Modification records
----------------
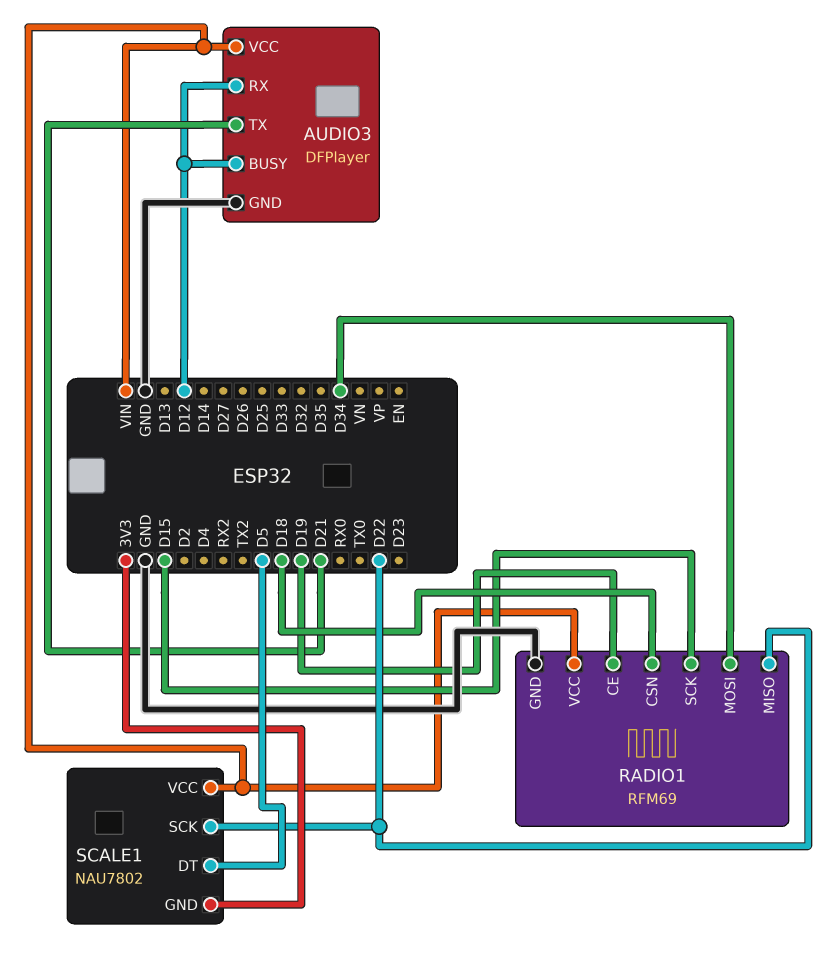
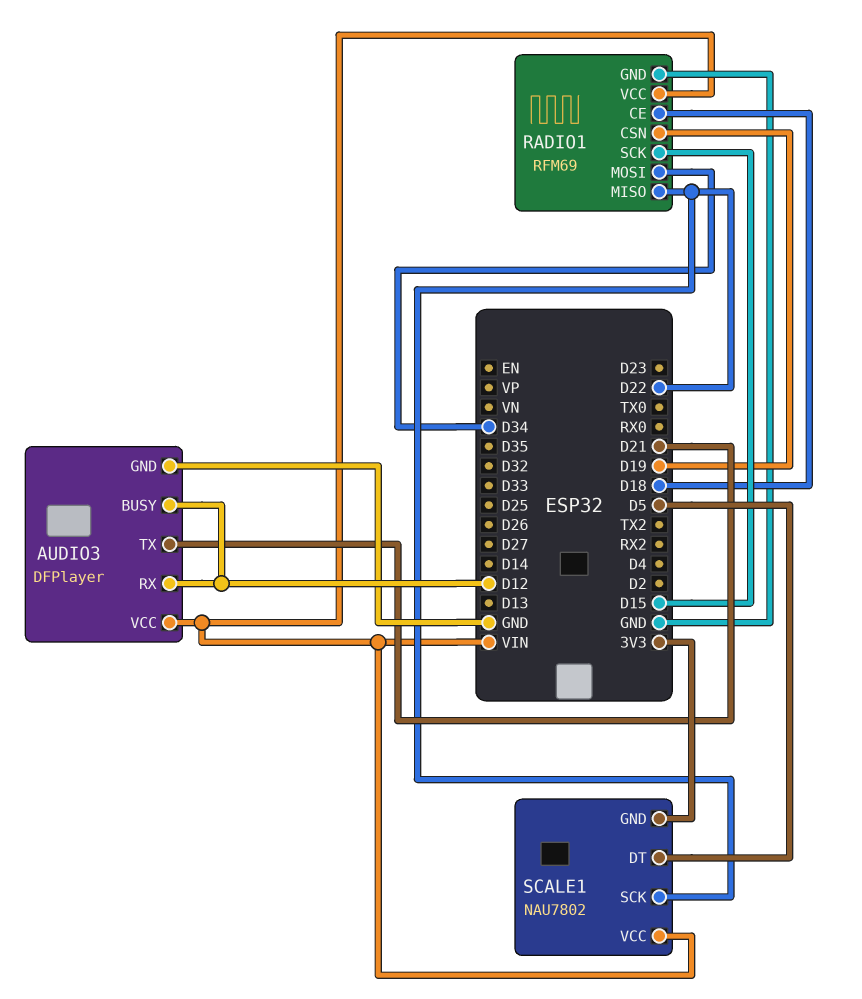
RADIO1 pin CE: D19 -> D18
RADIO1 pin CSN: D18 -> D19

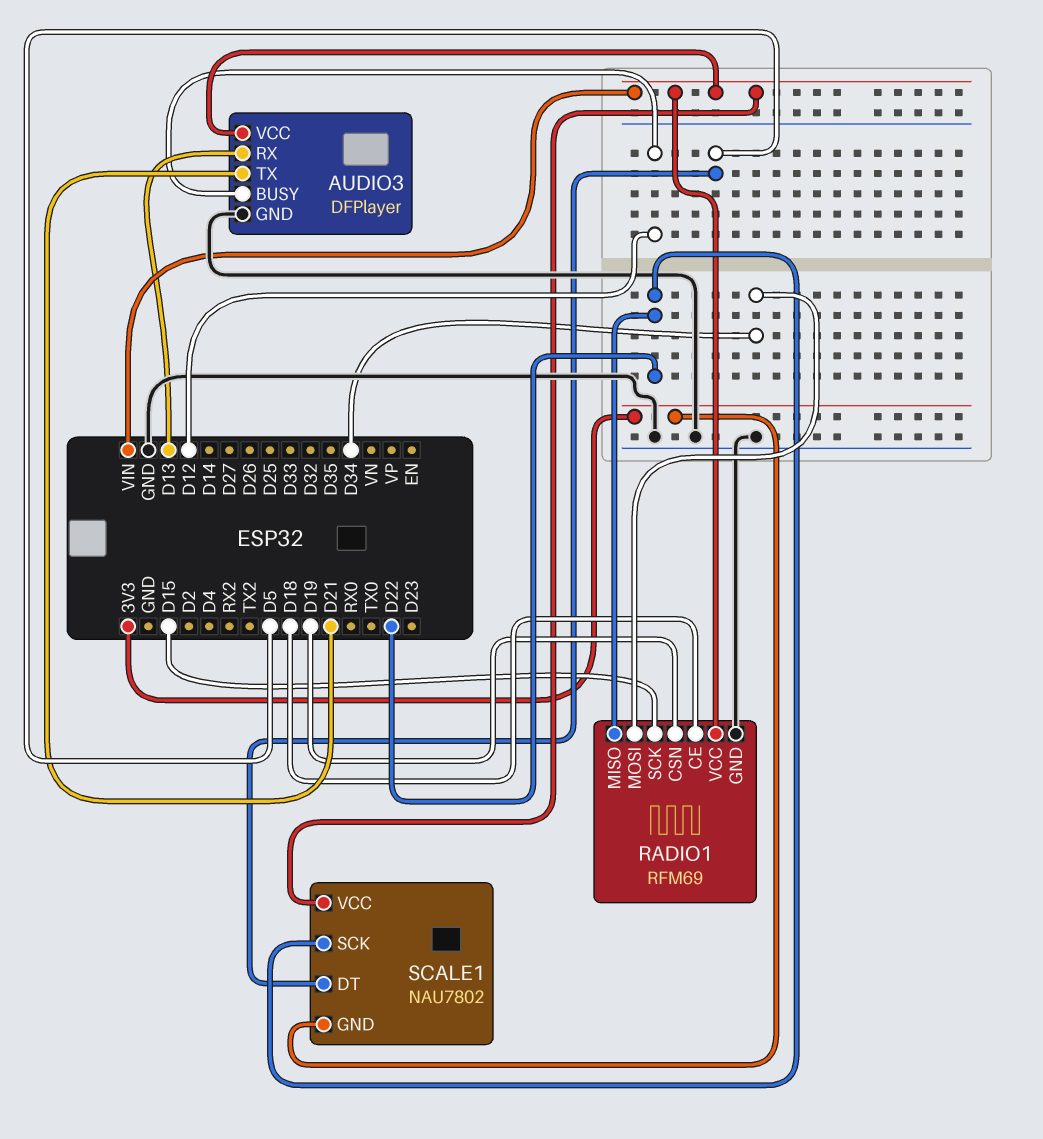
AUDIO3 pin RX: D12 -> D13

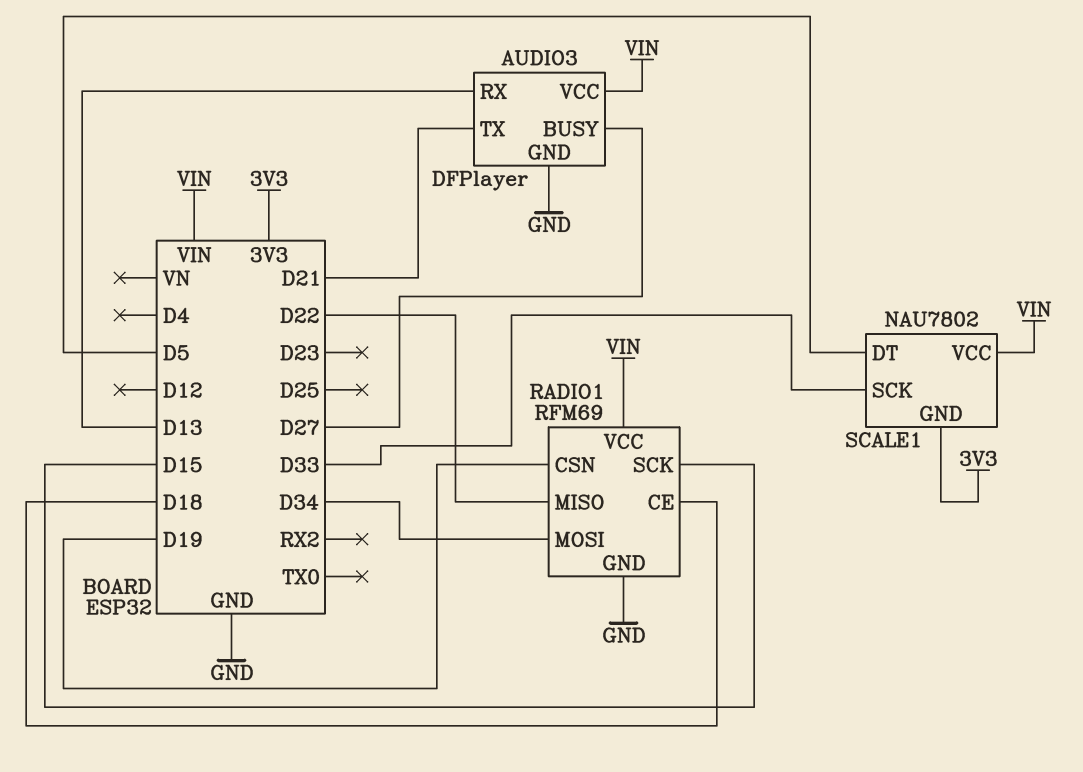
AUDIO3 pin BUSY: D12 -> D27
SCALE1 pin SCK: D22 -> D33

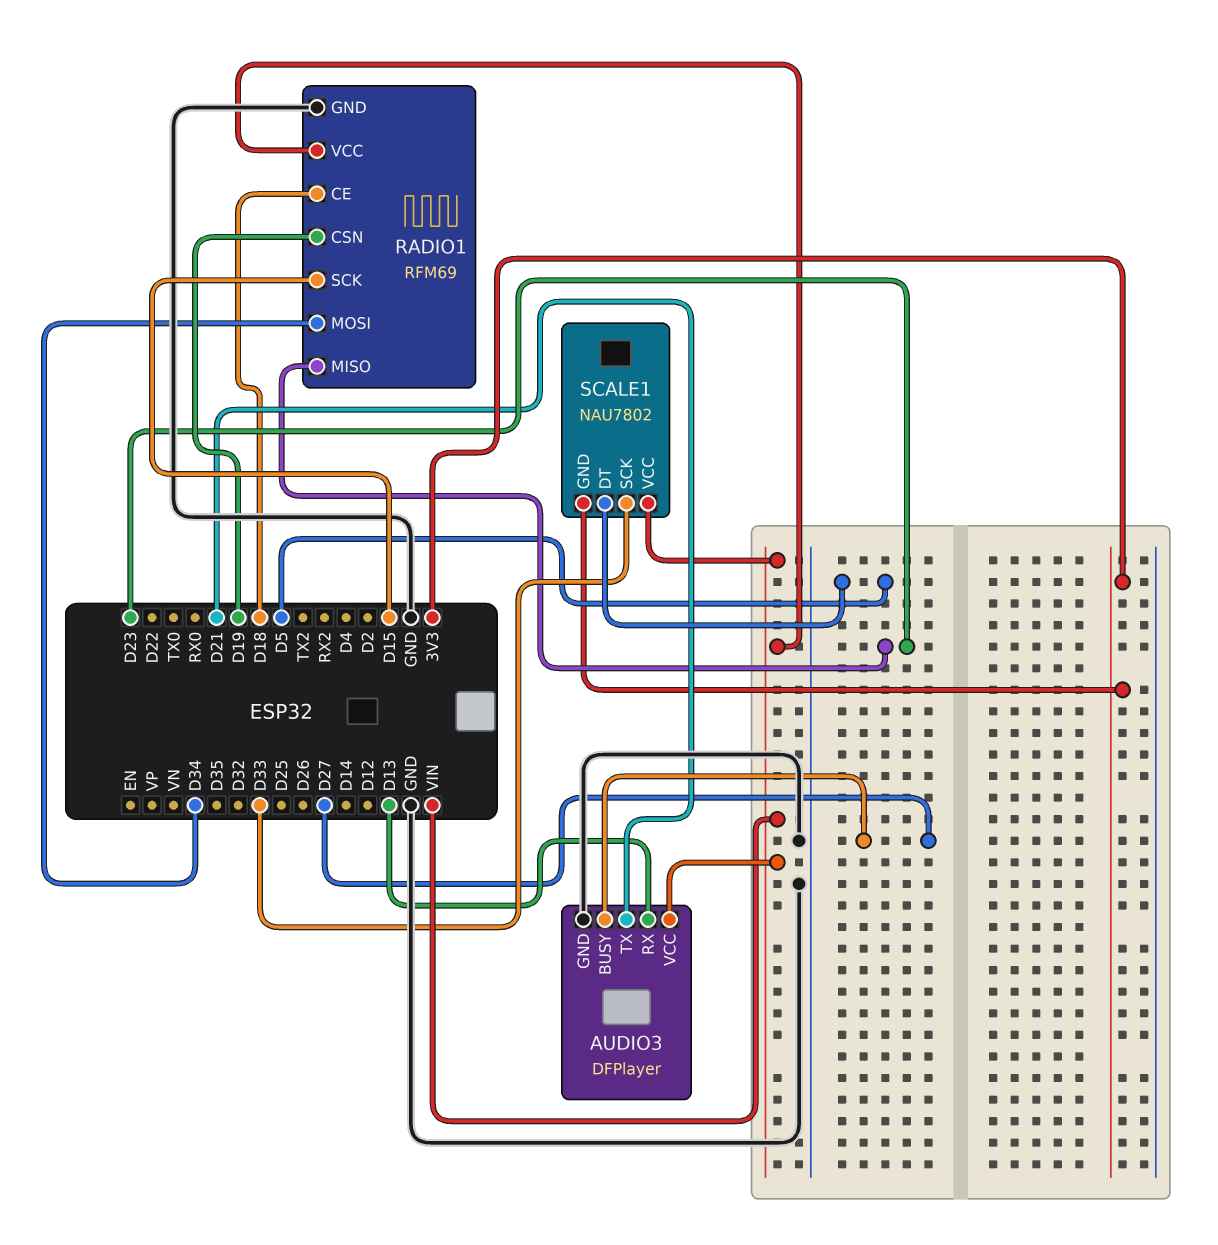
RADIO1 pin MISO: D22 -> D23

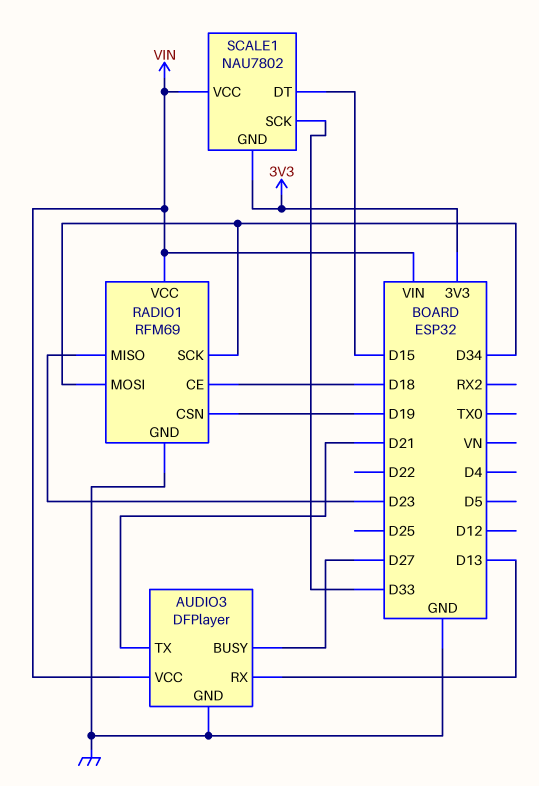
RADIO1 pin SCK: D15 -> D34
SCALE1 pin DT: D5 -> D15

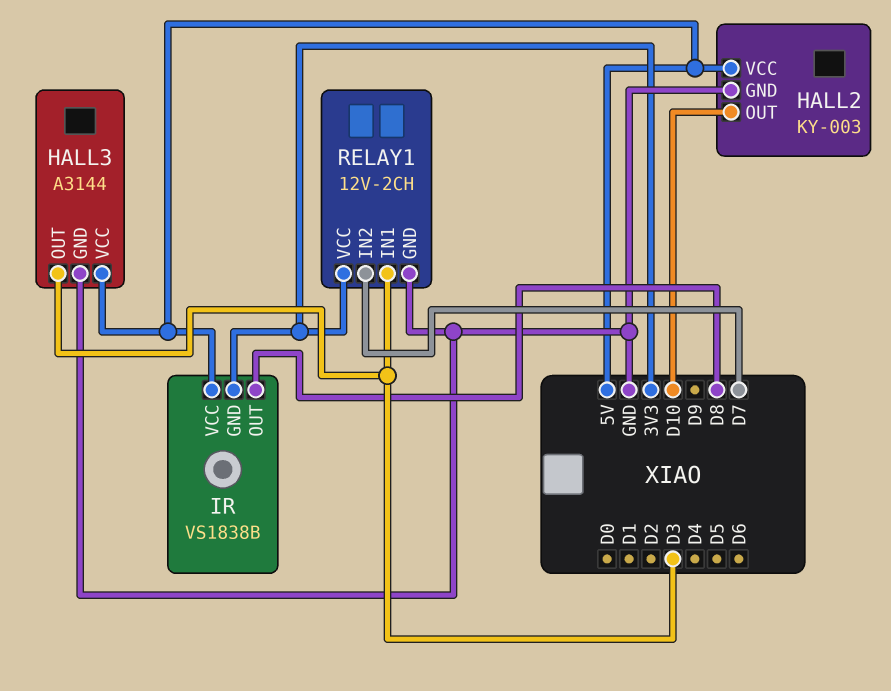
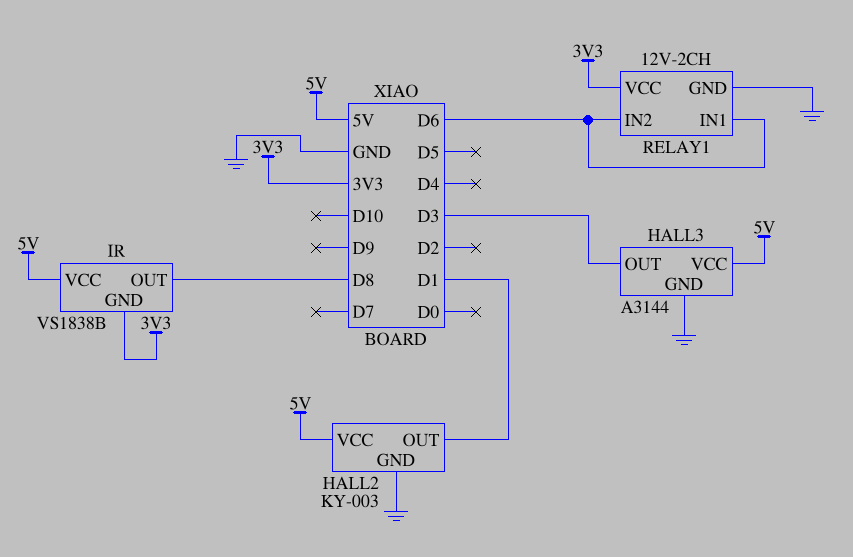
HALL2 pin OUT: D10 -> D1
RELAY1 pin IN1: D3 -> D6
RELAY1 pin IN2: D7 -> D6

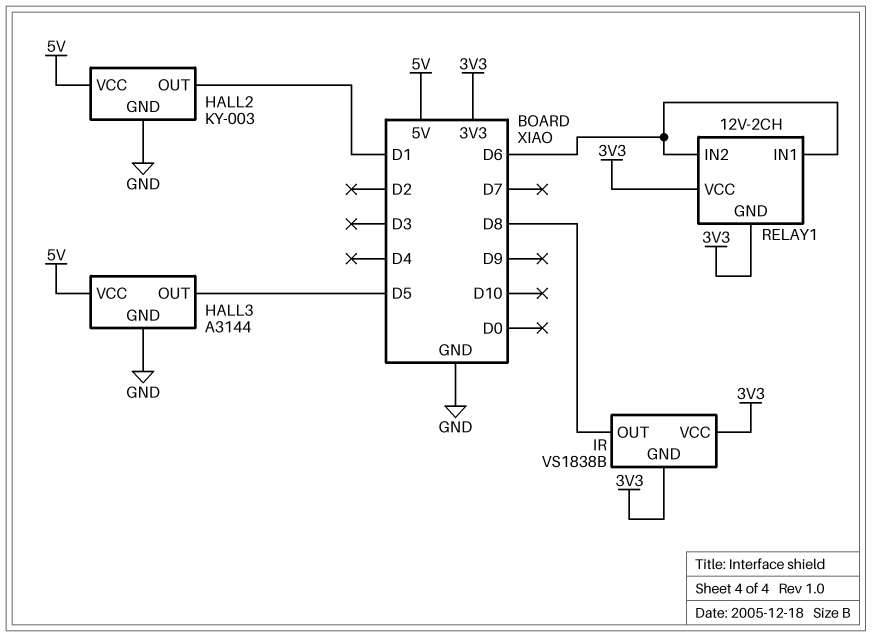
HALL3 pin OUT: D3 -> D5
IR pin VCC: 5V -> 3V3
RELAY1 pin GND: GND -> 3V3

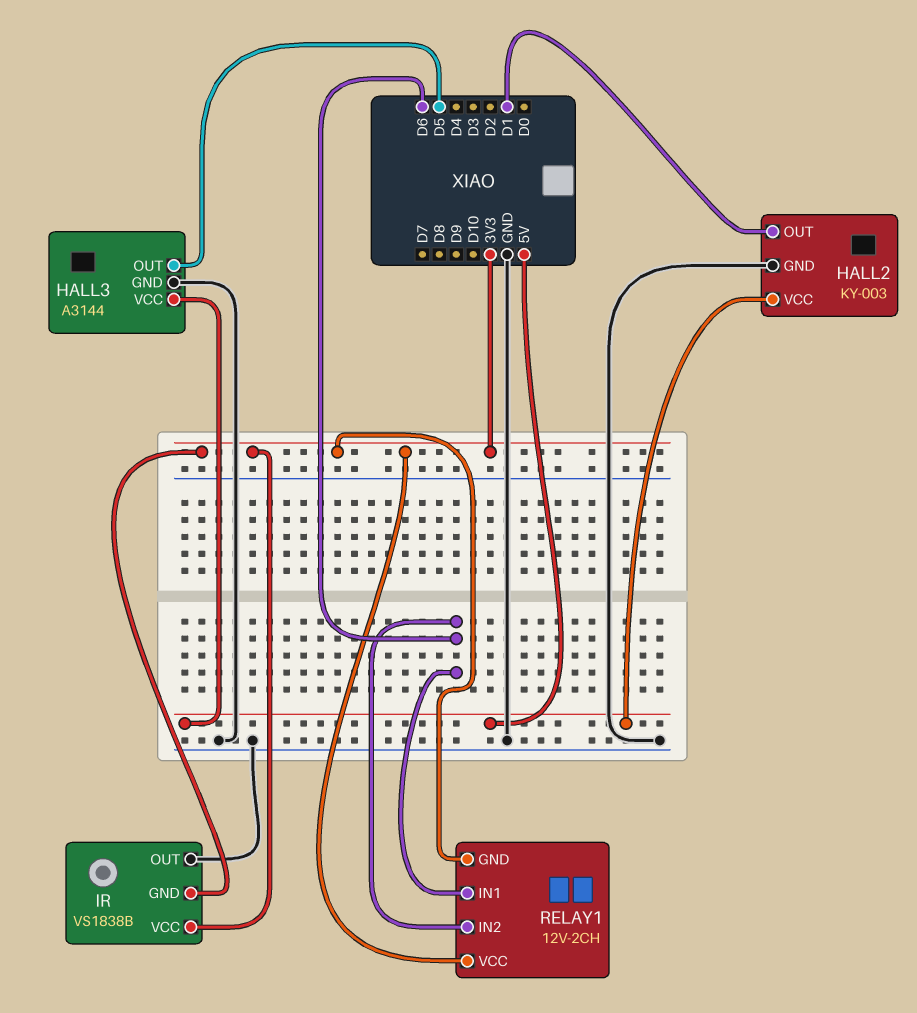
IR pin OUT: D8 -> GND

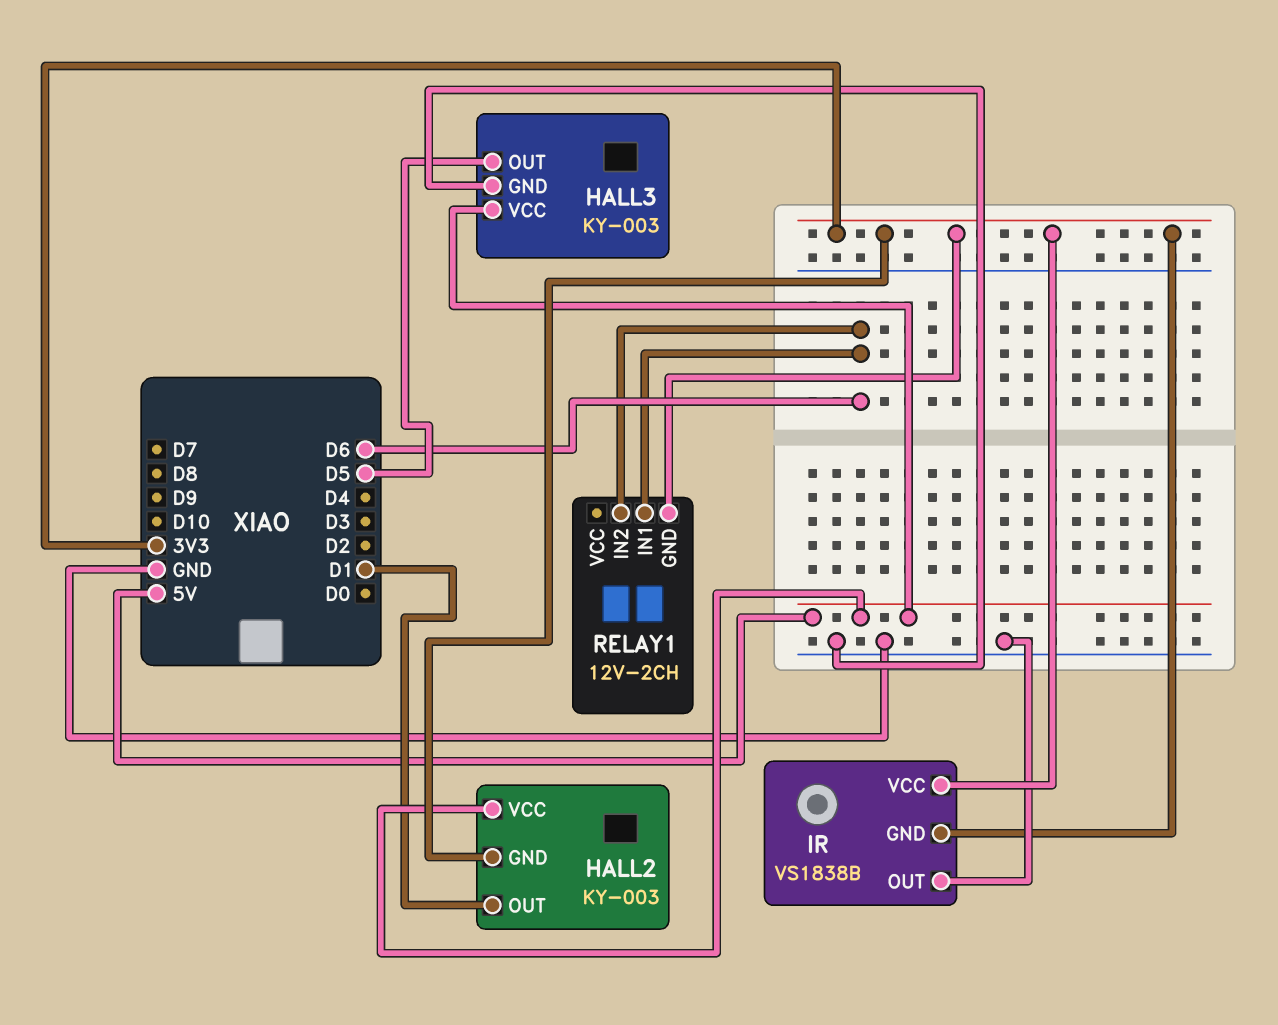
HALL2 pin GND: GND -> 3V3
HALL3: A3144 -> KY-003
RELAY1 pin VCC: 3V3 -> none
----------------
> _ASSIGNMENT_
The entries above are to be printed again word for word, with every picture removed.

> _FINISHED EXERCISE_
RADIO1 pin CE: D19 -> D18
RADIO1 pin CSN: D18 -> D19

AUDIO3 pin RX: D12 -> D13

AUDIO3 pin BUSY: D12 -> D27
SCALE1 pin SCK: D22 -> D33

RADIO1 pin MISO: D22 -> D23

RADIO1 pin SCK: D15 -> D34
SCALE1 pin DT: D5 -> D15

HALL2 pin OUT: D10 -> D1
RELAY1 pin IN1: D3 -> D6
RELAY1 pin IN2: D7 -> D6

HALL3 pin OUT: D3 -> D5
IR pin VCC: 5V -> 3V3
RELAY1 pin GND: GND -> 3V3

IR pin OUT: D8 -> GND

HALL2 pin GND: GND -> 3V3
HALL3: A3144 -> KY-003
RELAY1 pin VCC: 3V3 -> none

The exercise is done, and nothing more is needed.